> [ASSIGNED TASK] Start at the line with "none -> lime 2x2 brick [156,360,222,425]" in the records below, stop at the line with "none -> yellow 1x1 brick [1233,292,1265,324]", and return every line in that span exactly, the two end lines included.

> [INFORMATION]
#####

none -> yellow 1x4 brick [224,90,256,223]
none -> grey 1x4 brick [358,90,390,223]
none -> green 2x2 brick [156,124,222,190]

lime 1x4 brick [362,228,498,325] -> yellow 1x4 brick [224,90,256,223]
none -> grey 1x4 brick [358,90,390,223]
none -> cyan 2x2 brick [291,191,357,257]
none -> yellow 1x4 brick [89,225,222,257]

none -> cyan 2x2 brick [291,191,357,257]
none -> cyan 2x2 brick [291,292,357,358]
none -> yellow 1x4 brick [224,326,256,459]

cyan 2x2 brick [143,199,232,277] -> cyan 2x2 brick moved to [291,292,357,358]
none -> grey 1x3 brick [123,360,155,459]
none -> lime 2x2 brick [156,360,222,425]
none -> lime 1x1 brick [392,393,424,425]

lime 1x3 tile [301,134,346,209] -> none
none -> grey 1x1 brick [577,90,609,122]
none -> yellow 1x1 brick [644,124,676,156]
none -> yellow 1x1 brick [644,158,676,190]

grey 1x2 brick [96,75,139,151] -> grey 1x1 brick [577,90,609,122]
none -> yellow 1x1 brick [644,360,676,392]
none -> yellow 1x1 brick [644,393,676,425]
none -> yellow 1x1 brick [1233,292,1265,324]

#####

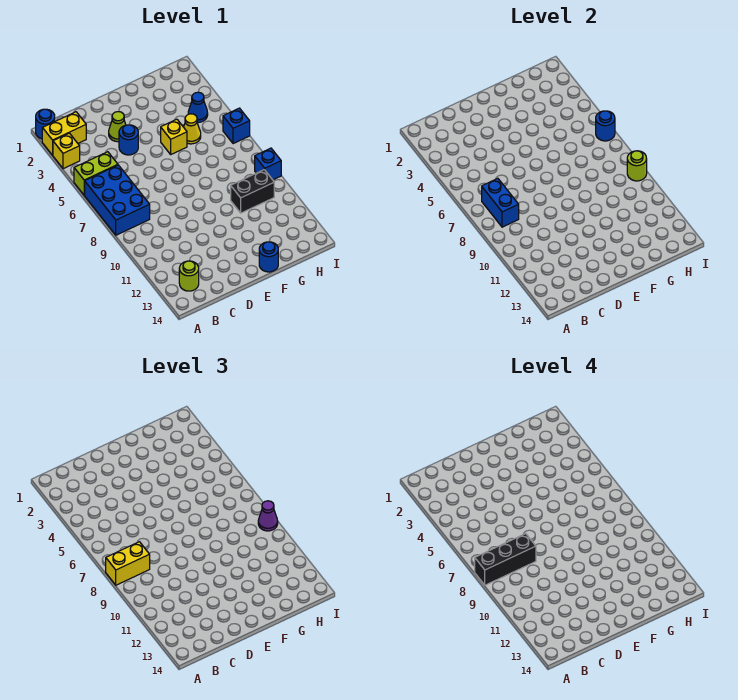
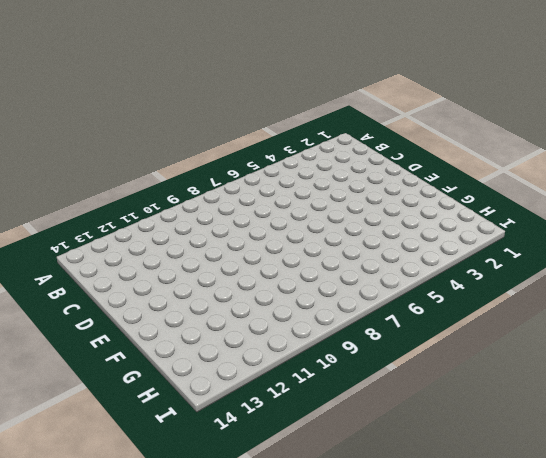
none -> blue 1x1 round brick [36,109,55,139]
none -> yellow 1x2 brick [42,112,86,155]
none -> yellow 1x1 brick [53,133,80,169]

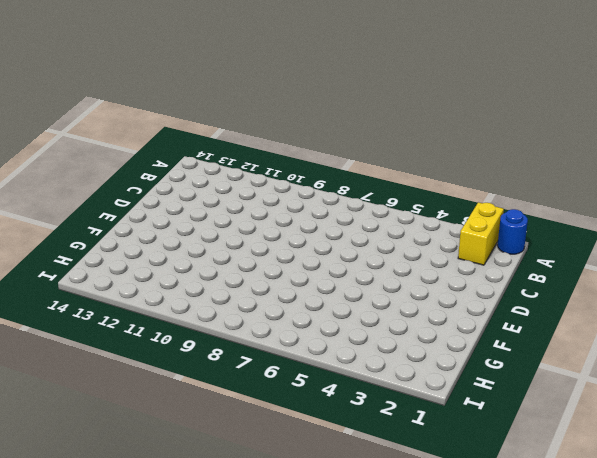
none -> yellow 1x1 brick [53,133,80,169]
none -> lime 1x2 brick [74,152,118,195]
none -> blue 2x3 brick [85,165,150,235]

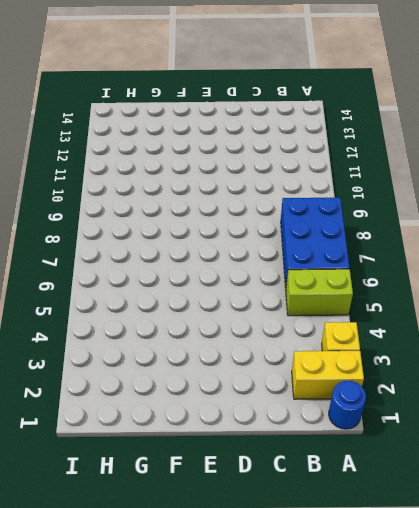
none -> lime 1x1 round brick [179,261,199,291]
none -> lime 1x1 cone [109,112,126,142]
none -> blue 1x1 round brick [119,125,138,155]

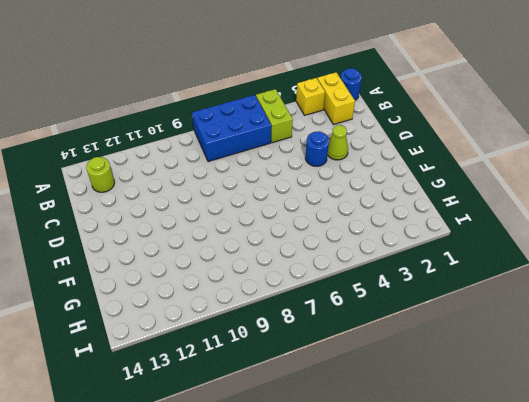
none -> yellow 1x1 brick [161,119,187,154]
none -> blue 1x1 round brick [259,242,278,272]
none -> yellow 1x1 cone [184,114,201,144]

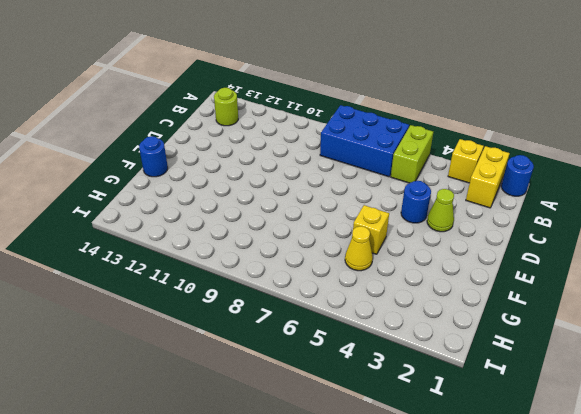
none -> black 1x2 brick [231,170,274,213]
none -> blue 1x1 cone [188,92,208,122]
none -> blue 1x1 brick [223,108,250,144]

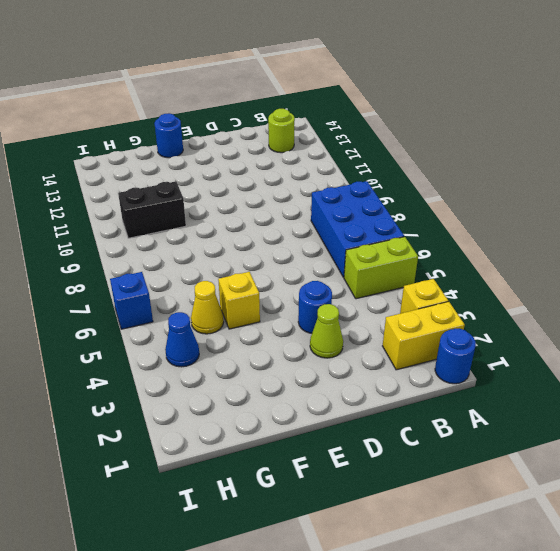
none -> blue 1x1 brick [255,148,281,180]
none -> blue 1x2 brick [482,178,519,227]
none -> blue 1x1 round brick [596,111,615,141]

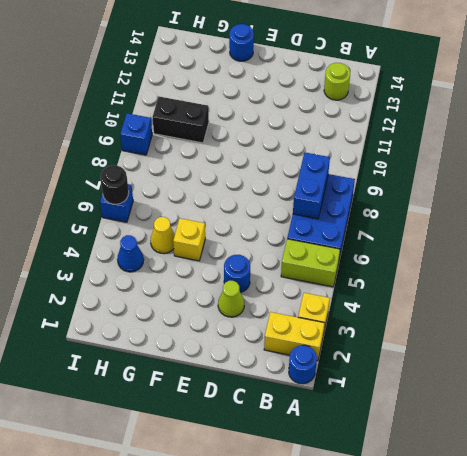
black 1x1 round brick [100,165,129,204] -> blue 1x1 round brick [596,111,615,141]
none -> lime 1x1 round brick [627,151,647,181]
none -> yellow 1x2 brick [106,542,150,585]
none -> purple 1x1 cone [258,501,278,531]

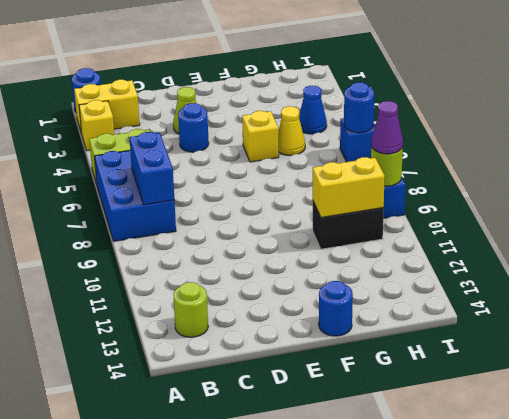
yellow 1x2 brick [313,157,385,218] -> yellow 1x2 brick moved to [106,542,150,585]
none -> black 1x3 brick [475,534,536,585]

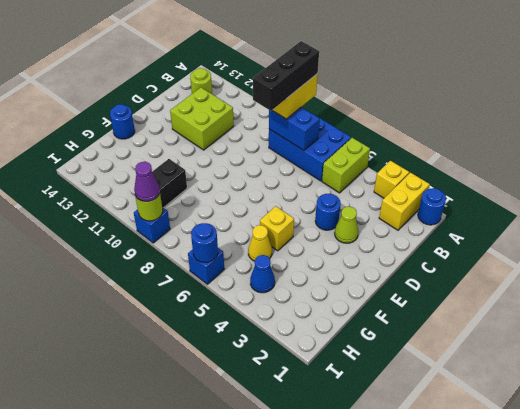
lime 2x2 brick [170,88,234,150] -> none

#####

> [REPLY]
none -> lime 2x2 brick [156,360,222,425]
none -> lime 1x1 brick [392,393,424,425]

lime 1x3 tile [301,134,346,209] -> none
none -> grey 1x1 brick [577,90,609,122]
none -> yellow 1x1 brick [644,124,676,156]
none -> yellow 1x1 brick [644,158,676,190]

grey 1x2 brick [96,75,139,151] -> grey 1x1 brick [577,90,609,122]
none -> yellow 1x1 brick [644,360,676,392]
none -> yellow 1x1 brick [644,393,676,425]
none -> yellow 1x1 brick [1233,292,1265,324]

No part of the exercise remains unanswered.